Only one portion of the data is to be written out: from the line bearing "red glue stick [574,208,595,261]" through the line bearing "camera: 80 degrees right, 5 degrees down". Write it exactly as it appears.

DATA FOR ANALYSIS
_ _ _ _ _

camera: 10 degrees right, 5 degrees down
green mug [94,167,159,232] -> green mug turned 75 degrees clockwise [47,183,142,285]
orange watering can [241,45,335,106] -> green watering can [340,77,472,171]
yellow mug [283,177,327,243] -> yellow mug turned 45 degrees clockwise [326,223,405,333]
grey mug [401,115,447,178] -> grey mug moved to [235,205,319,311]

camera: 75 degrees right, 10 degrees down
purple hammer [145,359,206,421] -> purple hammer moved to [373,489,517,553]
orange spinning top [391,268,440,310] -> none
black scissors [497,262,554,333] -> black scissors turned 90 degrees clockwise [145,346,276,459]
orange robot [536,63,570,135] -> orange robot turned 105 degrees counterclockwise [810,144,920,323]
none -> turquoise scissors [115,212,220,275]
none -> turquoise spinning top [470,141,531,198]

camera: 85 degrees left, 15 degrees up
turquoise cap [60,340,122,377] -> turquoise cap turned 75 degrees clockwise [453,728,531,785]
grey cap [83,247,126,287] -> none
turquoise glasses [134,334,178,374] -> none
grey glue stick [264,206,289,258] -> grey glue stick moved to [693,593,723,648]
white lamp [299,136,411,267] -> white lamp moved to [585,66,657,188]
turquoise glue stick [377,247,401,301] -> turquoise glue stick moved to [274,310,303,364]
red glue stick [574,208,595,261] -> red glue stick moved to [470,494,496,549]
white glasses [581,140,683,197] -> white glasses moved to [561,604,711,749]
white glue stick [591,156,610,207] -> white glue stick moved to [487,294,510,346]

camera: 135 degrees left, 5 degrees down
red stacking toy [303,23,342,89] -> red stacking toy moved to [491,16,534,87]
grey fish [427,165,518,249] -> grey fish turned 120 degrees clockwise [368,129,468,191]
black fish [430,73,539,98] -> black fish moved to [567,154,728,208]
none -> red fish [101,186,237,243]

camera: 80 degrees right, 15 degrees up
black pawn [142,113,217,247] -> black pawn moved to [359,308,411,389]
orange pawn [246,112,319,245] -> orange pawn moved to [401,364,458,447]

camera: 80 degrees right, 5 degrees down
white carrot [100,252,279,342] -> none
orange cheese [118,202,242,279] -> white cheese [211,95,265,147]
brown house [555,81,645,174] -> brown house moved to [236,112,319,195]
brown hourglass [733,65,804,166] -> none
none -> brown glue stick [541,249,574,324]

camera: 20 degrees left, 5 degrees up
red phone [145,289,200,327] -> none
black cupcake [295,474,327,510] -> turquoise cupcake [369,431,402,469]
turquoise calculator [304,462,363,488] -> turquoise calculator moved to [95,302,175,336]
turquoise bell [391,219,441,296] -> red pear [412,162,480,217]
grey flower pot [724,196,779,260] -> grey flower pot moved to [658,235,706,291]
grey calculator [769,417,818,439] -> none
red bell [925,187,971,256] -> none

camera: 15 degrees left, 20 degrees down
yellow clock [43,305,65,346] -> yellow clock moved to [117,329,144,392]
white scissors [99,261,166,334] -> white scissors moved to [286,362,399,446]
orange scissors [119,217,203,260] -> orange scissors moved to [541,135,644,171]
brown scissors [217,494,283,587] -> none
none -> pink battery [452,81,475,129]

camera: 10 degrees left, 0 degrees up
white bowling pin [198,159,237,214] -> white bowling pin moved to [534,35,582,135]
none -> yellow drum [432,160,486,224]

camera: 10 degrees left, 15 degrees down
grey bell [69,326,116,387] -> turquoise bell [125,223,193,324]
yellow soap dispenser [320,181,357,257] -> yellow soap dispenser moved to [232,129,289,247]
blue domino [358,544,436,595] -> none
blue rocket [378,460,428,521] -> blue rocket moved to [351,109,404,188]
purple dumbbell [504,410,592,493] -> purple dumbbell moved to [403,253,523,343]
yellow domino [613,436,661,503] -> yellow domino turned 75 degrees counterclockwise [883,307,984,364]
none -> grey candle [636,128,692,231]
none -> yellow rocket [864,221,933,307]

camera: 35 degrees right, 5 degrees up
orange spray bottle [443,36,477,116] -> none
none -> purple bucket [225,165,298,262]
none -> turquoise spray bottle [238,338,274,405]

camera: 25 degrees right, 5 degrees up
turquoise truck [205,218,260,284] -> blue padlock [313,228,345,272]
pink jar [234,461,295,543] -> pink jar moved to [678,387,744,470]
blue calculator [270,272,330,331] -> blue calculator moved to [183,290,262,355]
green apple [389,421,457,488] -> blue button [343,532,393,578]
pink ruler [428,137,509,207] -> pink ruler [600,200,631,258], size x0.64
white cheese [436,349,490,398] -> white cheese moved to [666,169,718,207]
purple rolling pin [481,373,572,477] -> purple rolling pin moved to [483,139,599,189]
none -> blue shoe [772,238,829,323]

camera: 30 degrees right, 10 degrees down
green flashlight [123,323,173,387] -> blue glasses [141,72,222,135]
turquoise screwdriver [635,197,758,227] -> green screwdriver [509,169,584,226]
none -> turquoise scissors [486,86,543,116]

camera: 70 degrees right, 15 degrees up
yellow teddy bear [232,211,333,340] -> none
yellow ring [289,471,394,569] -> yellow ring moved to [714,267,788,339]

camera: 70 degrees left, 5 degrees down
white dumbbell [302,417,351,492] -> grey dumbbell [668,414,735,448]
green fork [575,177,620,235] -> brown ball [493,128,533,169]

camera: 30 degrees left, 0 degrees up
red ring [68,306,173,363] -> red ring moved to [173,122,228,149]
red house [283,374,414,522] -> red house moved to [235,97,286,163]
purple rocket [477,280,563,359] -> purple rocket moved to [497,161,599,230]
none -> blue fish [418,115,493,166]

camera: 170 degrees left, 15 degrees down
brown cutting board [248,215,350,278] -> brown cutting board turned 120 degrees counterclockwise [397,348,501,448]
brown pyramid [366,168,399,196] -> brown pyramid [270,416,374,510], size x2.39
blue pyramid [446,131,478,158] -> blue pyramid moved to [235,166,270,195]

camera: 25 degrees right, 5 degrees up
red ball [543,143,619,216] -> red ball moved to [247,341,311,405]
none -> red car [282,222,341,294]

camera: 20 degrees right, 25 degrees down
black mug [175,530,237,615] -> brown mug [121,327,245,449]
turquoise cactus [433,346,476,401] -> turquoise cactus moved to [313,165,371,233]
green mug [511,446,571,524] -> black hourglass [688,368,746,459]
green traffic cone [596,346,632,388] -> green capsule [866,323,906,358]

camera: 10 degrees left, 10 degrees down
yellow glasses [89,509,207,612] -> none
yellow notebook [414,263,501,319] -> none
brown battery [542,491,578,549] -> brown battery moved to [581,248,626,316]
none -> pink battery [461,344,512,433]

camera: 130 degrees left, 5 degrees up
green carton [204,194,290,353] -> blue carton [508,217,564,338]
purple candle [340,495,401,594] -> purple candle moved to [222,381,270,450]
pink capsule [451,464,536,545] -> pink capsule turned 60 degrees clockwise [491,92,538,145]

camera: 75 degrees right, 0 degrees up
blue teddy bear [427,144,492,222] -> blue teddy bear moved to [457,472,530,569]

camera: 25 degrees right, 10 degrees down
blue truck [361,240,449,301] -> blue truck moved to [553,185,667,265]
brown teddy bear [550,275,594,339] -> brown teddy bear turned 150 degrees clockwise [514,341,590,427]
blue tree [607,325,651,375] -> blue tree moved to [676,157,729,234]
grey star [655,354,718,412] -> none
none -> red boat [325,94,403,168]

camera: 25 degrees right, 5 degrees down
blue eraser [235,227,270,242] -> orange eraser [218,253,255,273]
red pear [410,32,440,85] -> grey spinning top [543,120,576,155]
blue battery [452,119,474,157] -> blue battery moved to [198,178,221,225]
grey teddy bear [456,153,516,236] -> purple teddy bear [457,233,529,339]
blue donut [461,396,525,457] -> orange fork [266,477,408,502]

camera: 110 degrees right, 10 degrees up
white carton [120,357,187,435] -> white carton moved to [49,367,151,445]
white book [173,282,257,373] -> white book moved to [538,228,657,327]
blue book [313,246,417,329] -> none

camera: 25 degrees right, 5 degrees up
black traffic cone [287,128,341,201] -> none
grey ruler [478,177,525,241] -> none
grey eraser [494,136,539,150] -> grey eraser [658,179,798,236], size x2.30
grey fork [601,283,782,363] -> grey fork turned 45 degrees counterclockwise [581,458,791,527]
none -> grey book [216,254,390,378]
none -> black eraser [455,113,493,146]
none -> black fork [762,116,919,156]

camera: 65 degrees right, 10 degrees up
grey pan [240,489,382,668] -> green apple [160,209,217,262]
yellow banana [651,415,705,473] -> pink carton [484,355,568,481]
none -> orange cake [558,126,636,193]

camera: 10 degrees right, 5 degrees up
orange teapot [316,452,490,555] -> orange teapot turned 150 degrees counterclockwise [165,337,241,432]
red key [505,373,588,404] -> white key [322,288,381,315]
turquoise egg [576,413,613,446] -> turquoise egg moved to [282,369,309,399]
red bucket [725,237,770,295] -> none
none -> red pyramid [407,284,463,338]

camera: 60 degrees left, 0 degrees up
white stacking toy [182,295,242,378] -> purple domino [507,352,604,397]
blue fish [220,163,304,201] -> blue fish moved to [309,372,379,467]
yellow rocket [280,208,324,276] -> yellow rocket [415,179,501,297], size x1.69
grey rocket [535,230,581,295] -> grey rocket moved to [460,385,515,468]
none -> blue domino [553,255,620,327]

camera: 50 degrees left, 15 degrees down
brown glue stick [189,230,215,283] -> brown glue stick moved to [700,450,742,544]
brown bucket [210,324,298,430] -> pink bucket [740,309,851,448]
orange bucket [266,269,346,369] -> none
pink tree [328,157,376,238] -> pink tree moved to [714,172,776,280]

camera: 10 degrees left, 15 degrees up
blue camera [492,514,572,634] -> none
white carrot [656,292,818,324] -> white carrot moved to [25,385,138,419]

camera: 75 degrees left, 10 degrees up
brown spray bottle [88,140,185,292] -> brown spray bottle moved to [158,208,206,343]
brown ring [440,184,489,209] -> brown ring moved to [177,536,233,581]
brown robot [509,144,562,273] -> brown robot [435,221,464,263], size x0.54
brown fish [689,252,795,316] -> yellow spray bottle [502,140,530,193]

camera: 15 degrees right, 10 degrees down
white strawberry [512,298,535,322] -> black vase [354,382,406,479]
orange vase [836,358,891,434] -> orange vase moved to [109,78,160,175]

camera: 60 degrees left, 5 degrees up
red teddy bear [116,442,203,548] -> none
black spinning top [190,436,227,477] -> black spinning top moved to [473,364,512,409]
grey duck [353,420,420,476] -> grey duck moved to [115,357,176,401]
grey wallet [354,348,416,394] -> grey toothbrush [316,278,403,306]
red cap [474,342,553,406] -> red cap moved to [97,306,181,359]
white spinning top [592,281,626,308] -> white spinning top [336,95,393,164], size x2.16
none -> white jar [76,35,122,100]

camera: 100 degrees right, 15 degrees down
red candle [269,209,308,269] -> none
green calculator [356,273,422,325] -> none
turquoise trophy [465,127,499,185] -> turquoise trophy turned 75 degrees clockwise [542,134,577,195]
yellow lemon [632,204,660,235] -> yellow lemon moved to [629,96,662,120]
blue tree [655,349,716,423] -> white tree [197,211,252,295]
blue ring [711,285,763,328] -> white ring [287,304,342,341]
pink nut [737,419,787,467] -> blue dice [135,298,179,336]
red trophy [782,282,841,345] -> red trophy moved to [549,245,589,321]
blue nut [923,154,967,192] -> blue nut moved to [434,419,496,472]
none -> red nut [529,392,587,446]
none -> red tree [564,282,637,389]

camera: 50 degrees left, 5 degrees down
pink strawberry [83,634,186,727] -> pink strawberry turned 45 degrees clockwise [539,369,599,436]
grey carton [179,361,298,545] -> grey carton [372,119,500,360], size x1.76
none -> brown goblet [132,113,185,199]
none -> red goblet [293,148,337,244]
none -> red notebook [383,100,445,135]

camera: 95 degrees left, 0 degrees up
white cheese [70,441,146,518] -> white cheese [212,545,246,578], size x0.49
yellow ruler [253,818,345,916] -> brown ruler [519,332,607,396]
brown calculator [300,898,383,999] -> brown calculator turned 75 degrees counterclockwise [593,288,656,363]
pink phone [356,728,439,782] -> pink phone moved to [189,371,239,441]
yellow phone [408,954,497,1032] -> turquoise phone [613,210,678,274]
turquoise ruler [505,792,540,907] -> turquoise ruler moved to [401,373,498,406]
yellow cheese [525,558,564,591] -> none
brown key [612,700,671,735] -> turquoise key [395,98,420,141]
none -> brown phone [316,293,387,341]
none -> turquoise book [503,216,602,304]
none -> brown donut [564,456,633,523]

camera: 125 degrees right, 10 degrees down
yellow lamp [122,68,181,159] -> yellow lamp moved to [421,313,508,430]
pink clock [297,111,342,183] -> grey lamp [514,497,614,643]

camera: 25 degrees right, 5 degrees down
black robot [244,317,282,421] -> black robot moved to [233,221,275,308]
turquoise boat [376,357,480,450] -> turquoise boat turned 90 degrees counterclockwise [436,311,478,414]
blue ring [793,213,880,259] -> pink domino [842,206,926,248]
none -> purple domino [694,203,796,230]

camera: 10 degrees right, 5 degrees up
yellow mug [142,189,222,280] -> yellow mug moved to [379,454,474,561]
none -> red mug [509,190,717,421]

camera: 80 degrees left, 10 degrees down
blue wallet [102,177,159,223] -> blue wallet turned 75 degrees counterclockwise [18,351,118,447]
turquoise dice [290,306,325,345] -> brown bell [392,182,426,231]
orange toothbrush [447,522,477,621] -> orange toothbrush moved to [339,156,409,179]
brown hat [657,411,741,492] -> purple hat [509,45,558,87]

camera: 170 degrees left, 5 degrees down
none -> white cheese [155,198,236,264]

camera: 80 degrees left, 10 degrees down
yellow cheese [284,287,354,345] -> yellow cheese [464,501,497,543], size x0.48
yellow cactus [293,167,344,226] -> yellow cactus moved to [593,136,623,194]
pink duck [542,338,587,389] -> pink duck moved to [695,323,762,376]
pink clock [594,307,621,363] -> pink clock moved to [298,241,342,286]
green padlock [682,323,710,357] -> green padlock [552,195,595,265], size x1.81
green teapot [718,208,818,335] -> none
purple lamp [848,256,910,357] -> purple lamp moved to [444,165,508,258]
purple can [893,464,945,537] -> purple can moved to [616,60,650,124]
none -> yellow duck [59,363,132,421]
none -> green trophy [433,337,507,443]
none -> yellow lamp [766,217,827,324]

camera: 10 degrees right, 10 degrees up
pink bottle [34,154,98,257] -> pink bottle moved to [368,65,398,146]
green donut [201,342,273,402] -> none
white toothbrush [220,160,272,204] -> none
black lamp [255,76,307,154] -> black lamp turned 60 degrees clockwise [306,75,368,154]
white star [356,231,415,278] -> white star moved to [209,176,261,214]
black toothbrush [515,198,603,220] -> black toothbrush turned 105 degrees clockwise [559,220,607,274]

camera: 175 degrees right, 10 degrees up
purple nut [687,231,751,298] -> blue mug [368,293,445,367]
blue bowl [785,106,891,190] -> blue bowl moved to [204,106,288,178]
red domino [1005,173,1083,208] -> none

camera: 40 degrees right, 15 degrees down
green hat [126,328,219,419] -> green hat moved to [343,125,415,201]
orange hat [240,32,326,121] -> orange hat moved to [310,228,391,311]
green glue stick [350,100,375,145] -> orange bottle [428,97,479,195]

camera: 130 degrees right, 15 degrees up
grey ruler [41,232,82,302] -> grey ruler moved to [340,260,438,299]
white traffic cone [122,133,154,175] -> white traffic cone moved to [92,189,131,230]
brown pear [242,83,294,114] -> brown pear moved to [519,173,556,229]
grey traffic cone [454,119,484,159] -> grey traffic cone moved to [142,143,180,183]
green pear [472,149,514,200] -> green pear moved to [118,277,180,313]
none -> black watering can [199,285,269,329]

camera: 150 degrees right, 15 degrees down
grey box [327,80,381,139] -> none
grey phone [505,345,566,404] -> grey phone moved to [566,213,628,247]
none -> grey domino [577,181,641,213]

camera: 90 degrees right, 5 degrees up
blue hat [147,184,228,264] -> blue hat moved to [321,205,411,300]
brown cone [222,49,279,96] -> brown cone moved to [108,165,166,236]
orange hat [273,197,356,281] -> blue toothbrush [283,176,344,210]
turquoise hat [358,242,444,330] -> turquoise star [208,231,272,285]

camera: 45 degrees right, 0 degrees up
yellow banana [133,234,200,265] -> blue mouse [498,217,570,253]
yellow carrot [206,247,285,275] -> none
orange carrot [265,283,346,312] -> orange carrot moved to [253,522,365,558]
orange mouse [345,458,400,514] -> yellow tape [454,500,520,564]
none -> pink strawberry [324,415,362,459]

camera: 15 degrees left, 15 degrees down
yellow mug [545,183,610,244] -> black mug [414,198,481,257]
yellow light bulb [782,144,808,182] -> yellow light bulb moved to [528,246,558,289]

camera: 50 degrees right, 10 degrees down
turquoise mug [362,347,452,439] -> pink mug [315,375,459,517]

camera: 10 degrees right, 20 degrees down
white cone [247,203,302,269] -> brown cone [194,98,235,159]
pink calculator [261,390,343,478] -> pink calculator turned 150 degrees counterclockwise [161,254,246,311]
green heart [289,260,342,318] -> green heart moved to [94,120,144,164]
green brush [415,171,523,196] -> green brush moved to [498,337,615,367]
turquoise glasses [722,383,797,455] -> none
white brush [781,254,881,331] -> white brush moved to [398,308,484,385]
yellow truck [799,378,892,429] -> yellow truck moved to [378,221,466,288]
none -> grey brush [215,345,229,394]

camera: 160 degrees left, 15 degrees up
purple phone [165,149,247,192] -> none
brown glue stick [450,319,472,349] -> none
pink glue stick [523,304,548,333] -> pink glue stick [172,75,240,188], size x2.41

_ _ _ _ _

EXERCISE RESULT
red glue stick [574,208,595,261] -> red glue stick moved to [470,494,496,549]
white glasses [581,140,683,197] -> white glasses moved to [561,604,711,749]
white glue stick [591,156,610,207] -> white glue stick moved to [487,294,510,346]

camera: 135 degrees left, 5 degrees down
red stacking toy [303,23,342,89] -> red stacking toy moved to [491,16,534,87]
grey fish [427,165,518,249] -> grey fish turned 120 degrees clockwise [368,129,468,191]
black fish [430,73,539,98] -> black fish moved to [567,154,728,208]
none -> red fish [101,186,237,243]

camera: 80 degrees right, 15 degrees up
black pawn [142,113,217,247] -> black pawn moved to [359,308,411,389]
orange pawn [246,112,319,245] -> orange pawn moved to [401,364,458,447]

camera: 80 degrees right, 5 degrees down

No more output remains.